EXERCISE AIM
Return every line below that contains the string "kern", treating uppercase and lowercase letters as different.

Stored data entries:
++++++++++++++++++++
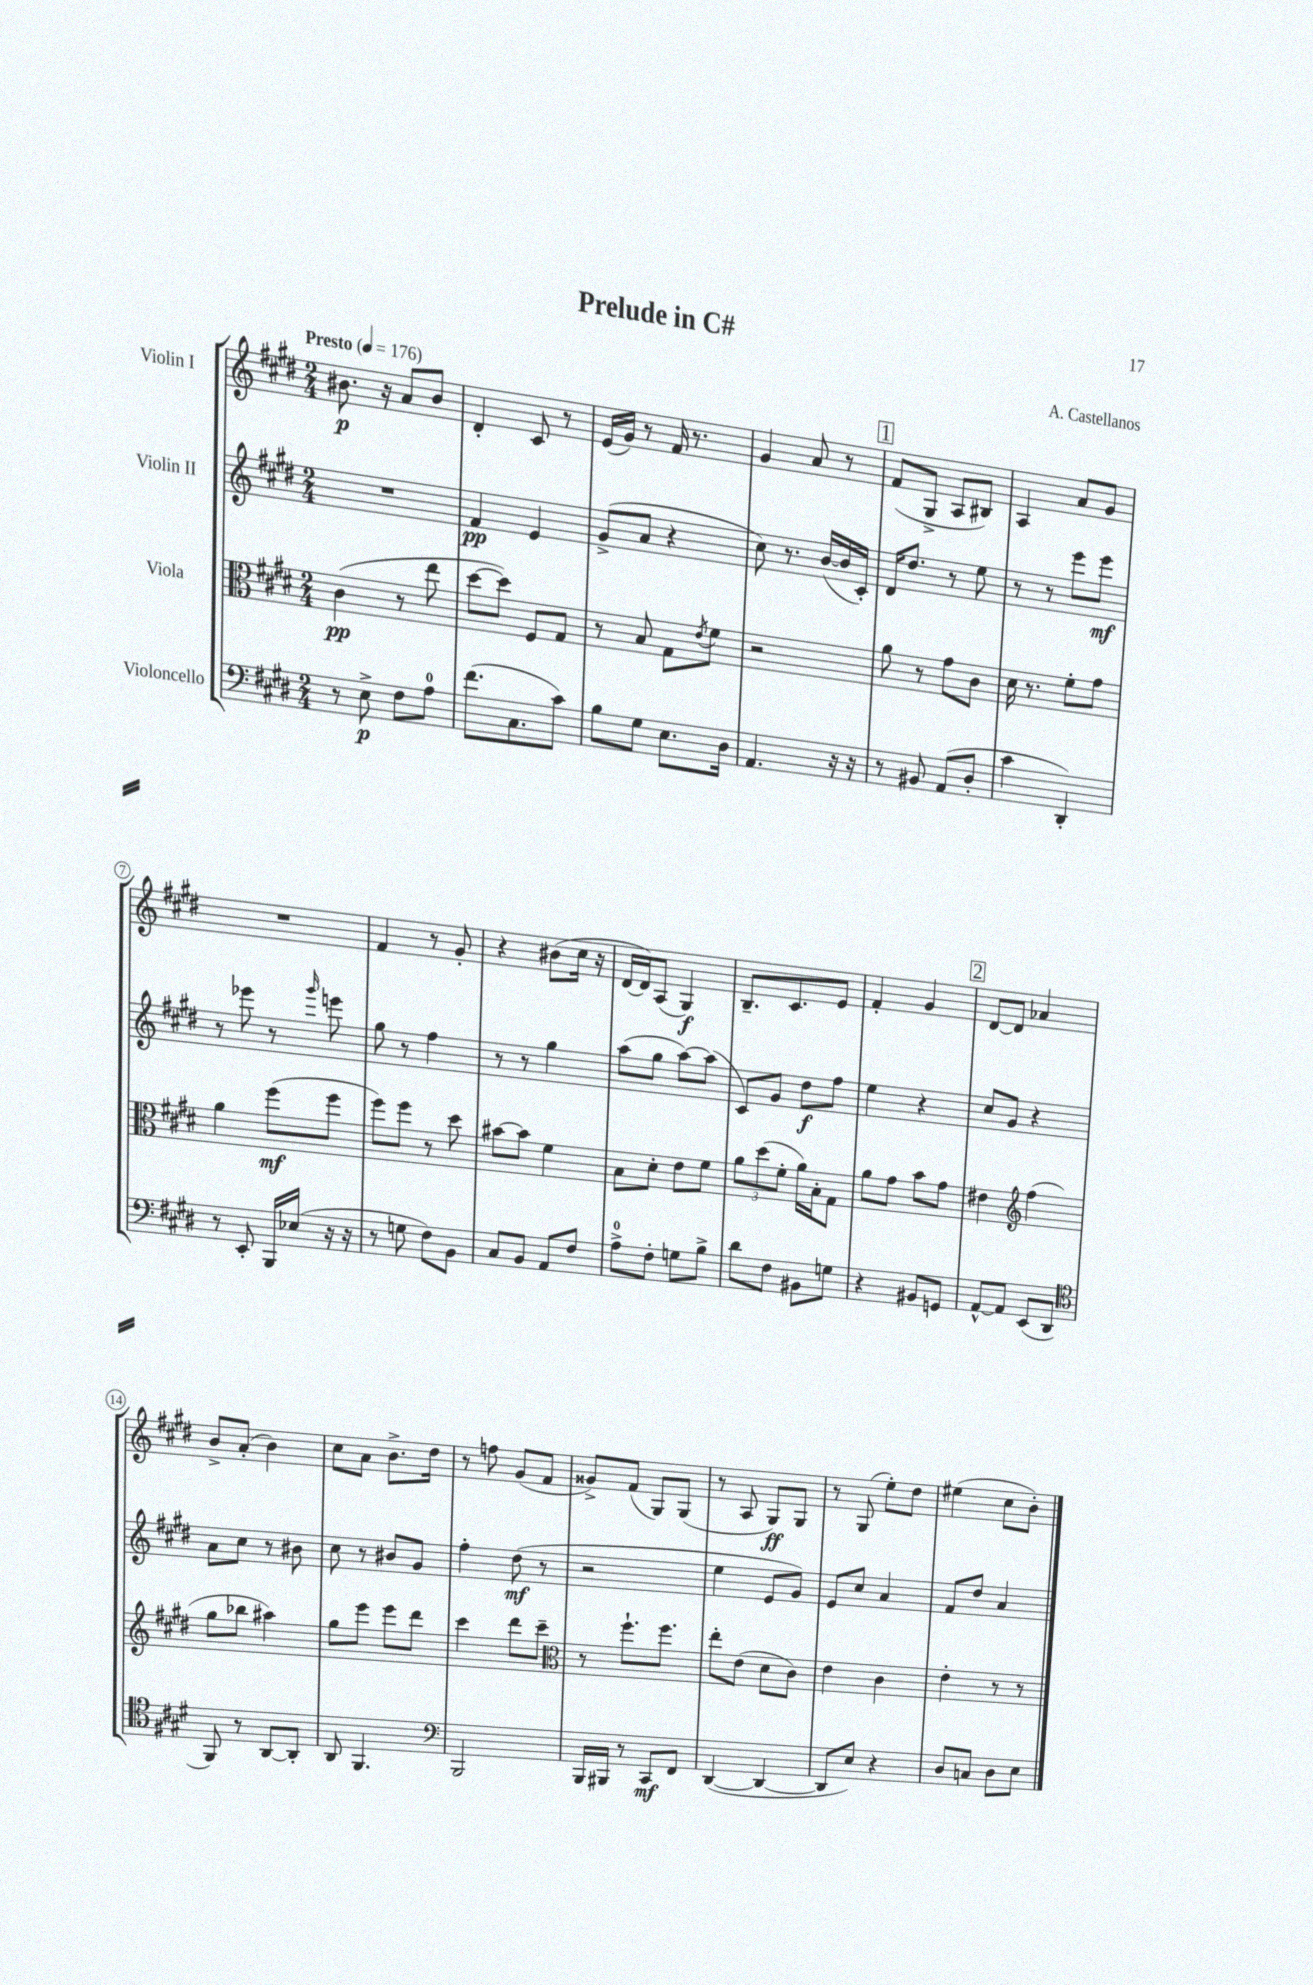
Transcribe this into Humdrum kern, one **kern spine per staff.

**kern	**kern	**kern	**kern
*staff4	*staff3	*staff2	*staff1
*clefF4	*clefC3	*clefG2	*clefG2
*k[f#c#g#d#]	*k[f#c#g#d#]	*k[f#c#g#d#]	*k[f#c#g#d#]
*M2/4	*M2/4	*M2/4	*M2/4
*MM176	*MM176	*MM176	*MM176
8r	(4c#	2r	8.b#
8E^	.	.	.
.	.	.	16r
8F#	8r	.	8a
8A	8ee	.	8b#
=	=	=	=
(8.f#	[8dd#	4f#	4d#'
.	8dd#])	.	.
8.C#	.	.	.
.	8F#	4e	8c#
8c#)	8G#	.	8r
=	=	=	=
8B	8r	(8g#^	(16e
.	.	.	16g#)
8G#	8B	8a	8r
8.E	8G#	4r	16f#
.	.	.	8.r
.	8qe	.	.
.	8f#	.	.
16D#	.	.	.
=	=	=	=
4.AA	2r	8cc#)	4g#
.	.	8.r	.
.	.	.	8a
.	.	([16b	.
16r	.	16b]	8r
16r	.	16c#')	.
=	=	=	=
8r	8a	16d#	(8f#
.	.	8.dd#	.
8BB#	8r	.	8G#^
(8AA	8g#	8r	8A
8D#'	8c#	8ee	8B#)
=	=	=	=
4c#	16d#	8r	4A
.	8.r	.	.
.	.	8r	.
4DD#')	8f#'	8eee	8a
.	8g#	8eee	8g#
=	=	=	=
8r	4a	8r	2r
8EE'	.	8eee-	.
16BBB	(8ff#	8r	.
(16E-	.	.	.
.	.	16qqggg#	.
16r	8ff#	8eee	.
16r	.	.	.
=	=	=	=
8r	8ff#)	8gg#	4f#
8G	8ff#	8r	.
8F#)	8r	4ff#	8r
8BB	8dd#	.	8g#'
=	=	=	=
8C#	[8b#	8r	4r
8BB	8b#]	8r	.
8AA	4f#	4gg#	(8b#
8F#	.	.	16cc#
.	.	.	16r
=	=	=	=
8A^	8B	(8aa	[16d#
.	.	.	16d#])
8F#'	8d#'	8gg#	(8A
8G	8e	[8aa)	4G#)
8B^	8f#	(8aa]	.
=	=	=	=
8d#	12a	8c#)	8.B~
.	(12dd#	.	.
8F#	.	8g#	.
.	12f#'	.	.
.	.	.	8.c#
8BB#	16a)	8dd#	.
.	16B'	.	.
8G	8G#	8ff#	8e
=	=	=	=
4r	8a	4ee	4f#'
.	8g#	.	.
8BB#	8b	4r	4g#
8GG	8g#	.	.
=	=	=	=
[8AA^^	4e#	8cc#	[8d#
8AA]	.	8g#	8d#]
*	*clefG2	*	*
(8EE	(4ff#	4r	4a-
8DD#	.	.	.
=	=	=	=
*clefC4	*	*	*
8FF#)	8gg#	8a	8b^
8r	8bb-	8cc#	(8a'
[8AA	4aa#)	8r	4b)
8AA']	.	8b#	.
=	=	=	=
8AA	8gg#	8cc#	8cc#
4.FF#	8eee	8r	8a
.	8eee	8b#	8.b^
.	8ddd#	8g#	.
.	.	.	16dd#
=	=	=	=
*clefF4	*	*	*
2BBB	4ccc#	4ff#'	8r
.	.	.	8ff
.	8ddd#	(8dd#	(8g#
.	8ccc#~	8r	8f#
=	=	=	=
*	*clefC3	*	*
16BBB	8r	2r	8g##^)
16BBB#	.	.	.
8r	8.ff#`	.	(8f#
8CC#	.	.	8G#)
.	8.ff#	.	.
8FF#	.	.	(8G#
=	=	=	=
([4DD#	8ee'	4ee	8r
.	(8e	.	8A
4DD#_	8d#	8e	8G#)
.	8c#)	8g#)	8G#
=	=	=	=
8DD#]	4e	8e	8r
8E)	.	8cc#	(8G#
4r	4c#	4a	8ee')
.	.	.	8dd#
=	=	=	=
8D#	4e'	8f#	(4ee#
8C	.	8dd#	.
8D#	8r	4a	8cc#
8E	8r	.	8b')
==	==	==	==
*-	*-	*-	*-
++++++++++++++++++++
ANSWER TO THIS PROBLEM
Transcribe this into Humdrum kern, one **kern spine per staff.
**kern	**kern	**kern	**kern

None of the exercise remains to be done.